### INSTRUCTIONS TO FOLLOW
Pull out every line of the listing below where "orange" appears.

/---

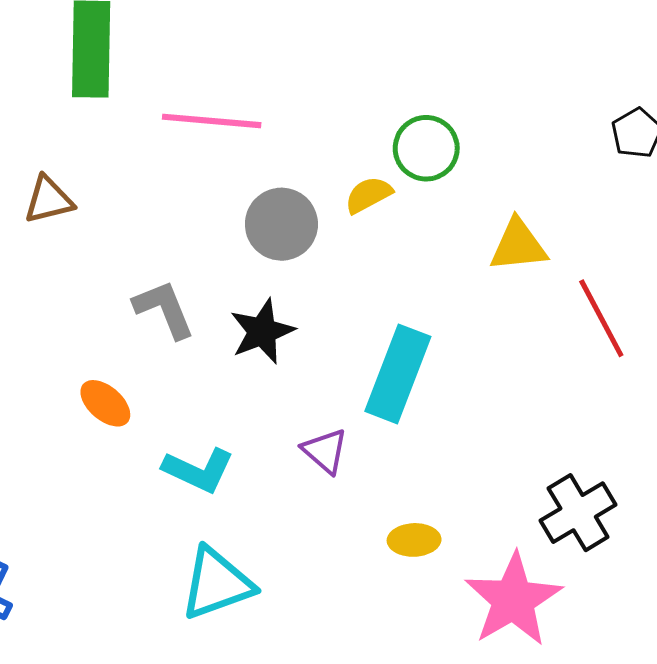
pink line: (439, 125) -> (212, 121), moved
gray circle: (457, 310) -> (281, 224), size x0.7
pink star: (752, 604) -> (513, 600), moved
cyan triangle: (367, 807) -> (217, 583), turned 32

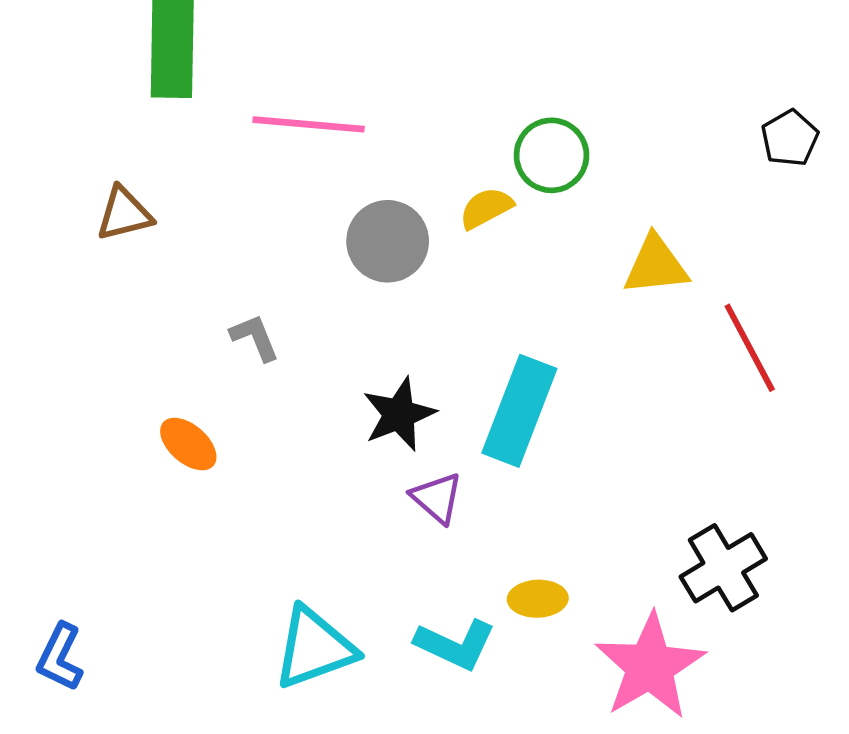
gray L-shape: (164, 309) -> (255, 338), size x0.7
black star: (262, 331) -> (399, 414), moved
cyan L-shape: (198, 470) -> (455, 645), moved

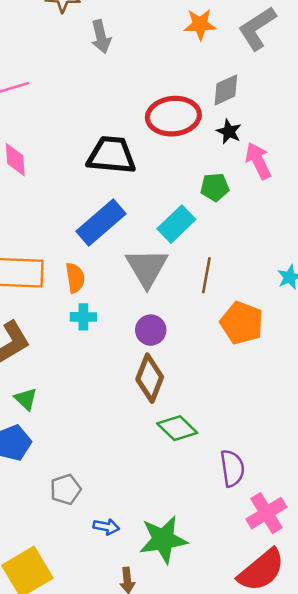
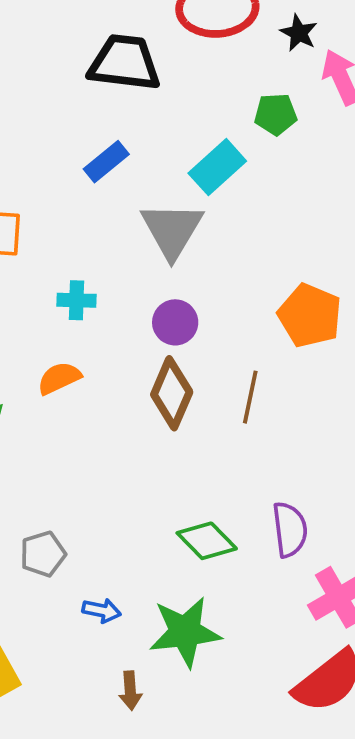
blue rectangle: (101, 222) -> (106, 162), size x0.6
brown line: (206, 275) -> (250, 397), moved
orange semicircle: (75, 278) -> (59, 378), moved, turned -108
green diamond: (177, 428) -> (207, 541), moved

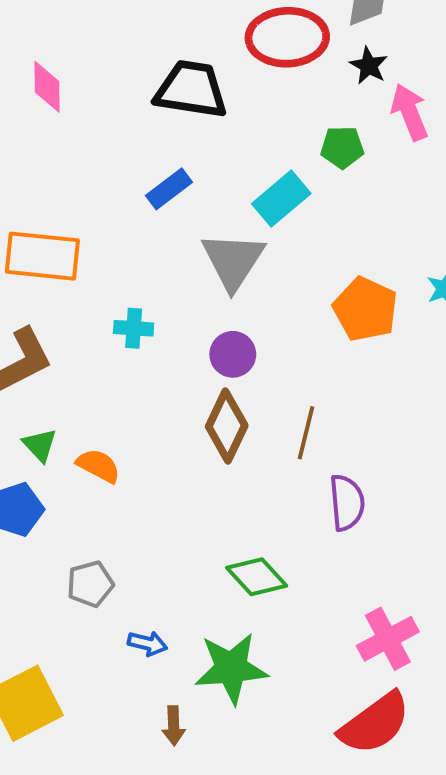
orange pentagon: (310, 316) -> (365, 309), moved
orange semicircle: (59, 378) -> (98, 466), moved, turned 51
purple semicircle: (290, 530) -> (347, 503), moved

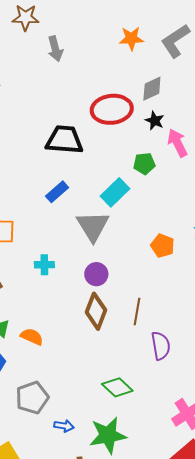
orange pentagon: (365, 309) -> (163, 246), size x0.7
gray pentagon: (90, 584) -> (32, 398), size x1.4

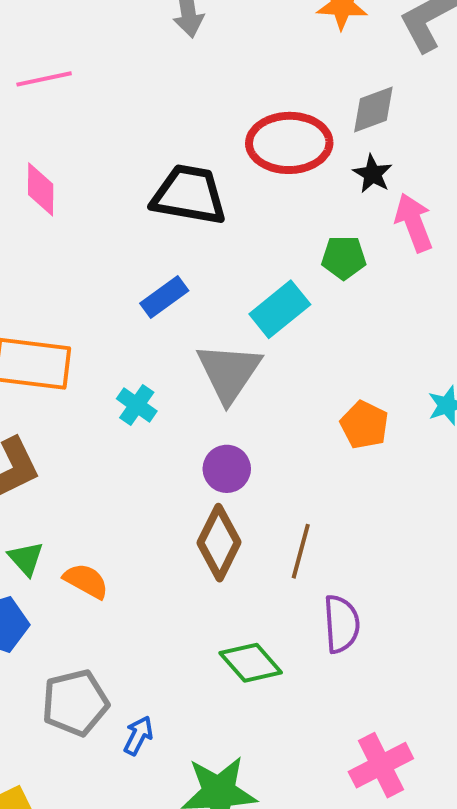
cyan cross: (44, 265) -> (137, 405), moved, turned 30
green diamond: (117, 387) -> (251, 663), moved
blue arrow: (64, 426) -> (138, 736), moved, turned -78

\---

### EXERCISE RESULT
orange semicircle: (75, 278) -> (59, 378), moved, turned -108
orange pentagon: (310, 316) -> (365, 309), moved
orange semicircle: (59, 378) -> (98, 466), moved, turned 51
orange pentagon: (365, 309) -> (163, 246), size x0.7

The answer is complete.